→ **PROMPT**: Go through the lines below and repeat each one exactly, skipping pictures.

→ **MATERIAL FOR THIS TASK**:
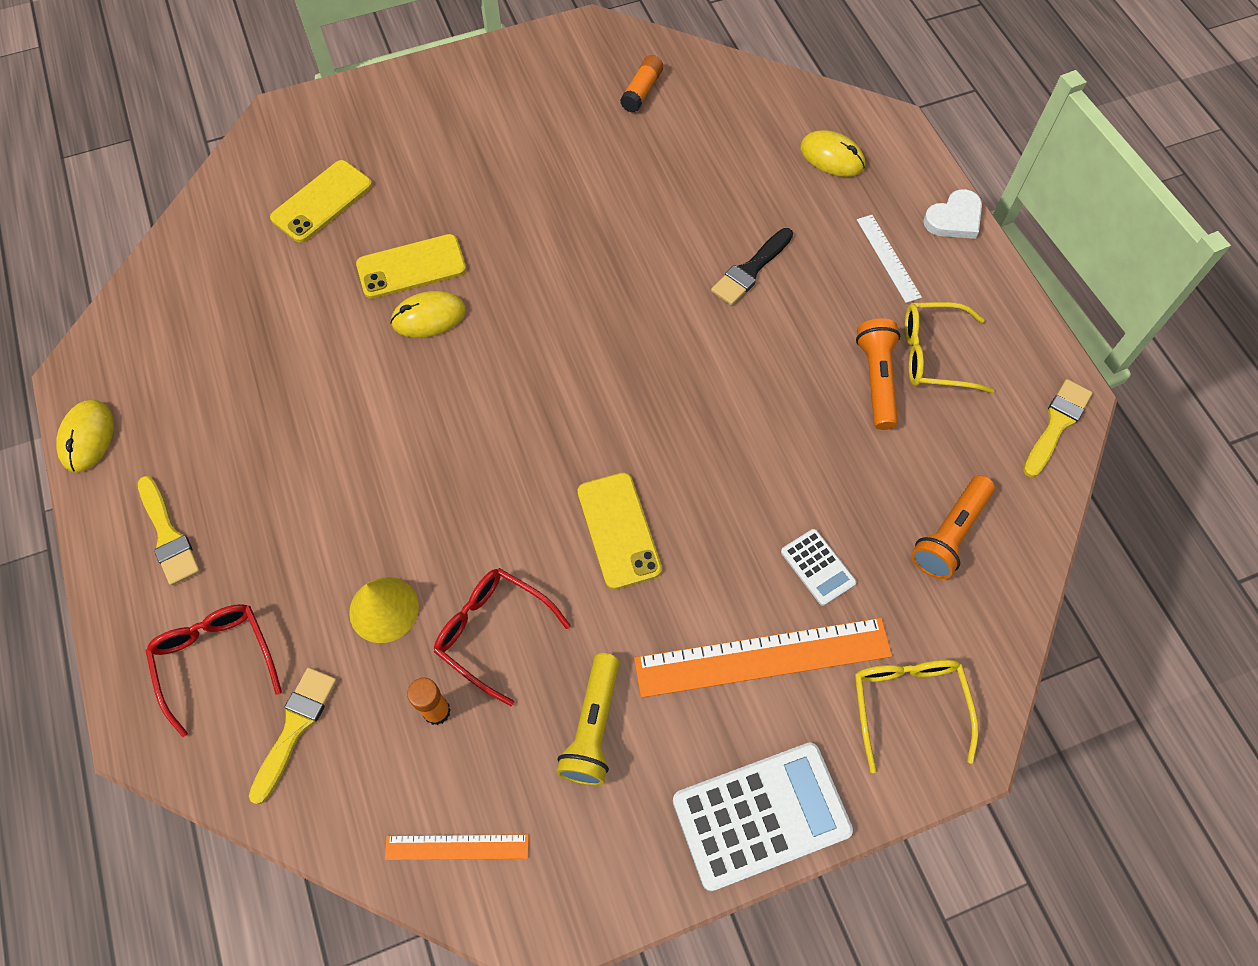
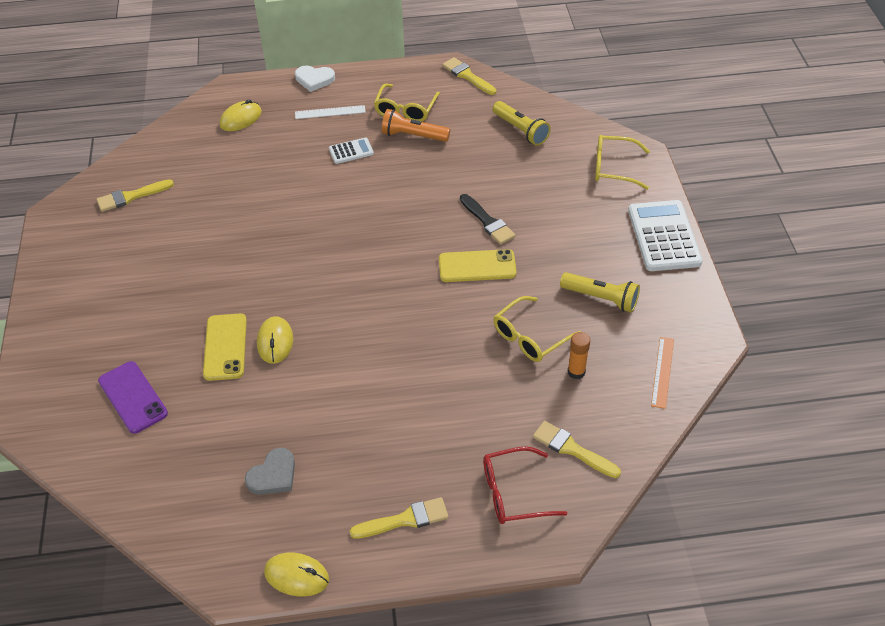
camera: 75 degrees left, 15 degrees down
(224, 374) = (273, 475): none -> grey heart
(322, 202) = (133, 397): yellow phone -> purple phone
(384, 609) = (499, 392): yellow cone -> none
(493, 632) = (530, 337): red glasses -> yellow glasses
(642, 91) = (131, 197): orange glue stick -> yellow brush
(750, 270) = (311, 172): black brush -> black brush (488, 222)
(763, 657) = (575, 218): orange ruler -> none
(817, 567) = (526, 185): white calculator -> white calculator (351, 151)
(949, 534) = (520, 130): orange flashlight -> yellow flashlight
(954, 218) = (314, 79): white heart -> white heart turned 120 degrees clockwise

→ **EXERCISE RESPONSE**:
camera: 75 degrees left, 15 degrees down
(224, 374) = (273, 475): none -> grey heart
(322, 202) = (133, 397): yellow phone -> purple phone
(384, 609) = (499, 392): yellow cone -> none
(493, 632) = (530, 337): red glasses -> yellow glasses
(642, 91) = (131, 197): orange glue stick -> yellow brush
(750, 270) = (311, 172): black brush -> black brush (488, 222)
(763, 657) = (575, 218): orange ruler -> none
(817, 567) = (526, 185): white calculator -> white calculator (351, 151)
(949, 534) = (520, 130): orange flashlight -> yellow flashlight
(954, 218) = (314, 79): white heart -> white heart turned 120 degrees clockwise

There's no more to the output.